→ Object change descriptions
---

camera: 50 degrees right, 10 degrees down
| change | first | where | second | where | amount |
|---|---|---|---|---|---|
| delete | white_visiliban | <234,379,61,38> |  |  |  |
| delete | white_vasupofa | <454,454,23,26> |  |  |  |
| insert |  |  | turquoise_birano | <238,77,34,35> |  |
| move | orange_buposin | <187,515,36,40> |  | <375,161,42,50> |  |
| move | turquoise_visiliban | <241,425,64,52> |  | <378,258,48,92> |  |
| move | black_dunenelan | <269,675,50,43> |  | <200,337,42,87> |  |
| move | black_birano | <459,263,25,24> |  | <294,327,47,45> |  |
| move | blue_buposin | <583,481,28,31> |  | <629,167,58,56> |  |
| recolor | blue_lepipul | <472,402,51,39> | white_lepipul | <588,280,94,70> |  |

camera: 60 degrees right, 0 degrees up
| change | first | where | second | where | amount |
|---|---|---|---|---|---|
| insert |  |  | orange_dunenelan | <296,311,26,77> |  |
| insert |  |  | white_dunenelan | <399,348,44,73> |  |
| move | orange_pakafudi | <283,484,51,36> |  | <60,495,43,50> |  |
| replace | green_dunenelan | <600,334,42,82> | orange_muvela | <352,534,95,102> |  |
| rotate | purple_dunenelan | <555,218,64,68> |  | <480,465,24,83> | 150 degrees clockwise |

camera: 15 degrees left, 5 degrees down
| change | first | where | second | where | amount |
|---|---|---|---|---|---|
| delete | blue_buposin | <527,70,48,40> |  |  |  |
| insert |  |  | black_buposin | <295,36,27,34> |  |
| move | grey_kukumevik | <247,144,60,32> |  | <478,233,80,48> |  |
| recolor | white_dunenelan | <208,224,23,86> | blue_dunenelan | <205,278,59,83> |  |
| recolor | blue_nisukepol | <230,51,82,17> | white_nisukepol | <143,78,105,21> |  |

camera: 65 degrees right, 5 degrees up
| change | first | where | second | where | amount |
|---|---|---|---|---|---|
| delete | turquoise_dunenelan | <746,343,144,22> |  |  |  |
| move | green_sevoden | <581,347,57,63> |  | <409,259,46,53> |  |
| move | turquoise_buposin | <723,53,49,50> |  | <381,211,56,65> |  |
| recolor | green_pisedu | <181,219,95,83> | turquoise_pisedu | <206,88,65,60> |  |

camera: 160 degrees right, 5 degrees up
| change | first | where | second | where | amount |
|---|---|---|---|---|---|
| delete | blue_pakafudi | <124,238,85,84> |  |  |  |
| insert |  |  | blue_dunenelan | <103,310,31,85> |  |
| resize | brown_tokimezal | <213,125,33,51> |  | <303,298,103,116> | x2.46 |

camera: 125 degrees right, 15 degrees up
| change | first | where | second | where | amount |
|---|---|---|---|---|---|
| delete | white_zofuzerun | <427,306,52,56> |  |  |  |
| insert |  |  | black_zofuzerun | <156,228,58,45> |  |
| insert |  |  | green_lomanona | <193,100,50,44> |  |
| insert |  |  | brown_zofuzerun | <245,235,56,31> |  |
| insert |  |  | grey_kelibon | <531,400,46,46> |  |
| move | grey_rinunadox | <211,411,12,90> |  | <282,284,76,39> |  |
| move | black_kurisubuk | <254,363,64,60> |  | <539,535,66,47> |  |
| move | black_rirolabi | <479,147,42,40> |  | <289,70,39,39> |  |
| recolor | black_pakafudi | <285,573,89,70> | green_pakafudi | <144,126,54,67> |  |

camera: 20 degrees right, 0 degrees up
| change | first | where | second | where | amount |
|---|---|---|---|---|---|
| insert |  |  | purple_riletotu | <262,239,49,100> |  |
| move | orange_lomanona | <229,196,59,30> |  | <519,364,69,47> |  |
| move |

---

Provide a verbatim reproduction of all the records.

camera: 50 degrees right, 10 degrees down
| change | first | where | second | where | amount |
|---|---|---|---|---|---|
| delete | white_visiliban | <234,379,61,38> |  |  |  |
| delete | white_vasupofa | <454,454,23,26> |  |  |  |
| insert |  |  | turquoise_birano | <238,77,34,35> |  |
| move | orange_buposin | <187,515,36,40> |  | <375,161,42,50> |  |
| move | turquoise_visiliban | <241,425,64,52> |  | <378,258,48,92> |  |
| move | black_dunenelan | <269,675,50,43> |  | <200,337,42,87> |  |
| move | black_birano | <459,263,25,24> |  | <294,327,47,45> |  |
| move | blue_buposin | <583,481,28,31> |  | <629,167,58,56> |  |
| recolor | blue_lepipul | <472,402,51,39> | white_lepipul | <588,280,94,70> |  |

camera: 60 degrees right, 0 degrees up
| change | first | where | second | where | amount |
|---|---|---|---|---|---|
| insert |  |  | orange_dunenelan | <296,311,26,77> |  |
| insert |  |  | white_dunenelan | <399,348,44,73> |  |
| move | orange_pakafudi | <283,484,51,36> |  | <60,495,43,50> |  |
| replace | green_dunenelan | <600,334,42,82> | orange_muvela | <352,534,95,102> |  |
| rotate | purple_dunenelan | <555,218,64,68> |  | <480,465,24,83> | 150 degrees clockwise |

camera: 15 degrees left, 5 degrees down
| change | first | where | second | where | amount |
|---|---|---|---|---|---|
| delete | blue_buposin | <527,70,48,40> |  |  |  |
| insert |  |  | black_buposin | <295,36,27,34> |  |
| move | grey_kukumevik | <247,144,60,32> |  | <478,233,80,48> |  |
| recolor | white_dunenelan | <208,224,23,86> | blue_dunenelan | <205,278,59,83> |  |
| recolor | blue_nisukepol | <230,51,82,17> | white_nisukepol | <143,78,105,21> |  |

camera: 65 degrees right, 5 degrees up
| change | first | where | second | where | amount |
|---|---|---|---|---|---|
| delete | turquoise_dunenelan | <746,343,144,22> |  |  |  |
| move | green_sevoden | <581,347,57,63> |  | <409,259,46,53> |  |
| move | turquoise_buposin | <723,53,49,50> |  | <381,211,56,65> |  |
| recolor | green_pisedu | <181,219,95,83> | turquoise_pisedu | <206,88,65,60> |  |

camera: 160 degrees right, 5 degrees up
| change | first | where | second | where | amount |
|---|---|---|---|---|---|
| delete | blue_pakafudi | <124,238,85,84> |  |  |  |
| insert |  |  | blue_dunenelan | <103,310,31,85> |  |
| resize | brown_tokimezal | <213,125,33,51> |  | <303,298,103,116> | x2.46 |

camera: 125 degrees right, 15 degrees up
| change | first | where | second | where | amount |
|---|---|---|---|---|---|
| delete | white_zofuzerun | <427,306,52,56> |  |  |  |
| insert |  |  | black_zofuzerun | <156,228,58,45> |  |
| insert |  |  | green_lomanona | <193,100,50,44> |  |
| insert |  |  | brown_zofuzerun | <245,235,56,31> |  |
| insert |  |  | grey_kelibon | <531,400,46,46> |  |
| move | grey_rinunadox | <211,411,12,90> |  | <282,284,76,39> |  |
| move | black_kurisubuk | <254,363,64,60> |  | <539,535,66,47> |  |
| move | black_rirolabi | <479,147,42,40> |  | <289,70,39,39> |  |
| recolor | black_pakafudi | <285,573,89,70> | green_pakafudi | <144,126,54,67> |  |

camera: 20 degrees right, 0 degrees up
| change | first | where | second | where | amount |
|---|---|---|---|---|---|
| insert |  |  | purple_riletotu | <262,239,49,100> |  |
| move | orange_lomanona | <229,196,59,30> |  | <519,364,69,47> |  |
| move |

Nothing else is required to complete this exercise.